━━━━━ Data supplied

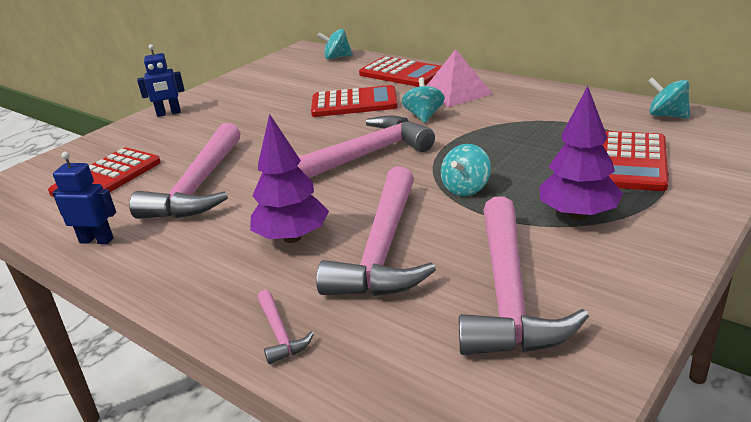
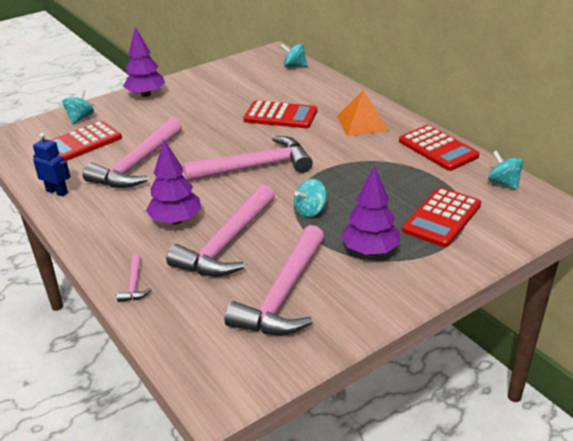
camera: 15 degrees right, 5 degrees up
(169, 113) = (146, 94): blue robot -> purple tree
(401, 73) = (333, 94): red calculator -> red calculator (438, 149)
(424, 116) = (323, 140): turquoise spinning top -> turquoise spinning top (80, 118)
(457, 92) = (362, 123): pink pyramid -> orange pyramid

━━━━━━━━━━

● **The problem**: Beginning with the line in which "(424, 116) = (323, 140): turquoise" appears, set down each line through the last one in the listing, unchanged and with no extras.

● **Exercise output**:
(424, 116) = (323, 140): turquoise spinning top -> turquoise spinning top (80, 118)
(457, 92) = (362, 123): pink pyramid -> orange pyramid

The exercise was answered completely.